Top of Information provided

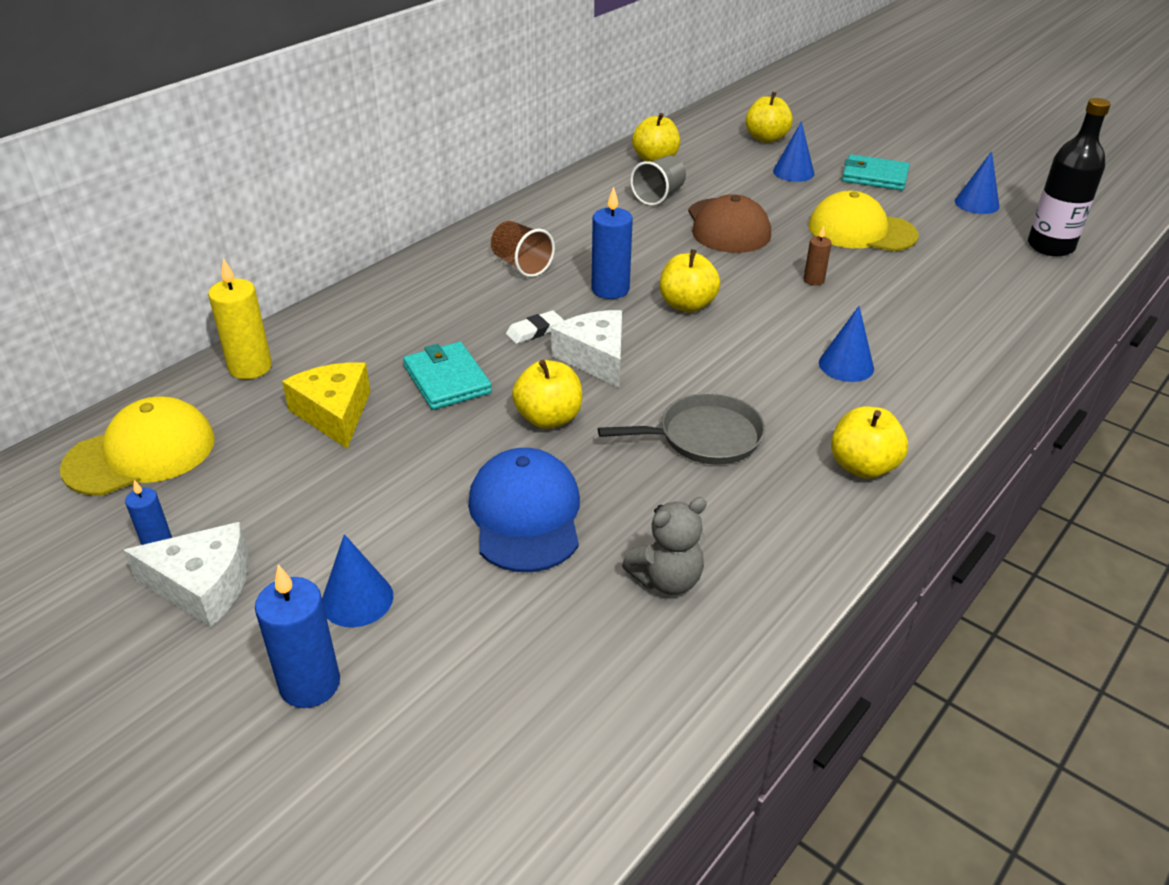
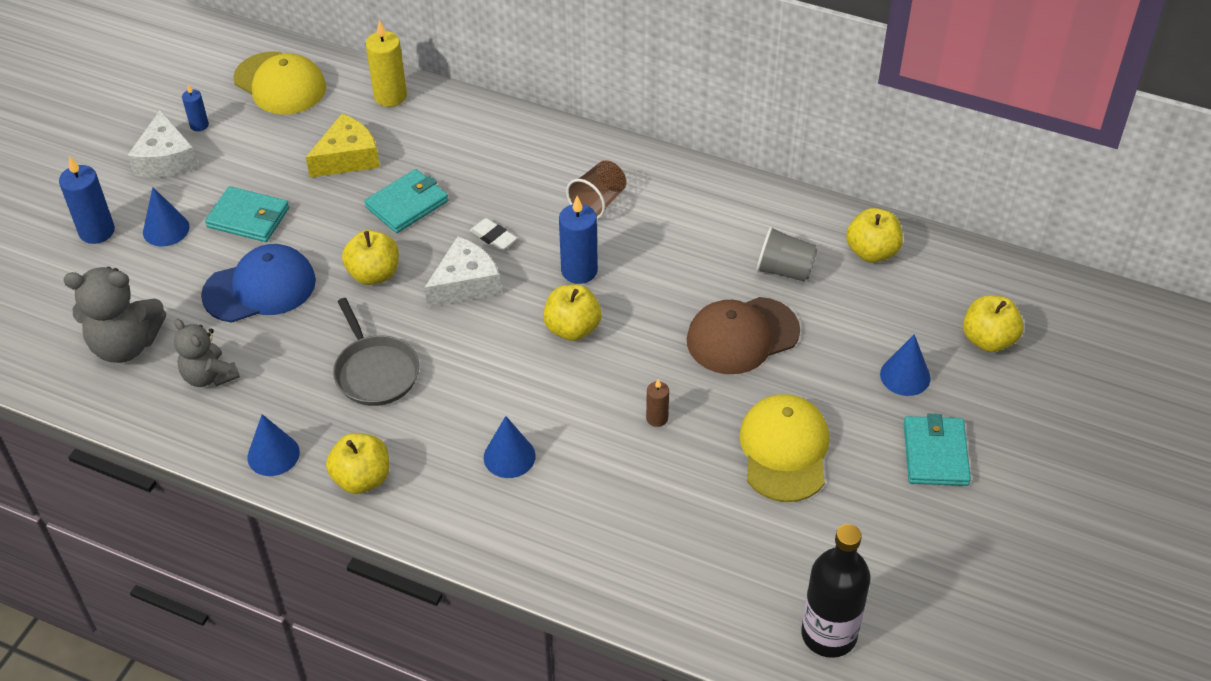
camera: 75 degrees right, 10 degrees up
(387, 511) = (248, 217): none -> turquoise wallet
(576, 666) = (126, 345): none -> grey teddy bear
(976, 203) = (911, 560): blue cone -> blue cone (273, 454)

Bottom of Information provided

- What you have to do -
Every line of the material must be reproduced verbatim; the pictures are to be omitted.

- Result of the exercise -
camera: 75 degrees right, 10 degrees up
(387, 511) = (248, 217): none -> turquoise wallet
(576, 666) = (126, 345): none -> grey teddy bear
(976, 203) = (911, 560): blue cone -> blue cone (273, 454)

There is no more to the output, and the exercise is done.